Contour labeling entries:
=-=-=-=-=

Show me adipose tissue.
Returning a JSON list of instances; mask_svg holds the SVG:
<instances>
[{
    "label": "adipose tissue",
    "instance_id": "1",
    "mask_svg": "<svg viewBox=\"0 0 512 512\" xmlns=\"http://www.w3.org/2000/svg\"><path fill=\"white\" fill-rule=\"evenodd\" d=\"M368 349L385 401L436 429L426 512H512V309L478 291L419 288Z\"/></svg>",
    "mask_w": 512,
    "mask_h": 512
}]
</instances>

=-=-=-=-=

Instructions to follow — Give all the records again. Match them exactly.

Worked solution —
Show me adipose tissue.
Returning a JSON list of instances; mask_svg holds the SVG:
<instances>
[{
    "label": "adipose tissue",
    "instance_id": "1",
    "mask_svg": "<svg viewBox=\"0 0 512 512\" xmlns=\"http://www.w3.org/2000/svg\"><path fill=\"white\" fill-rule=\"evenodd\" d=\"M368 349L385 401L436 429L426 512H512V309L478 291L419 288Z\"/></svg>",
    "mask_w": 512,
    "mask_h": 512
}]
</instances>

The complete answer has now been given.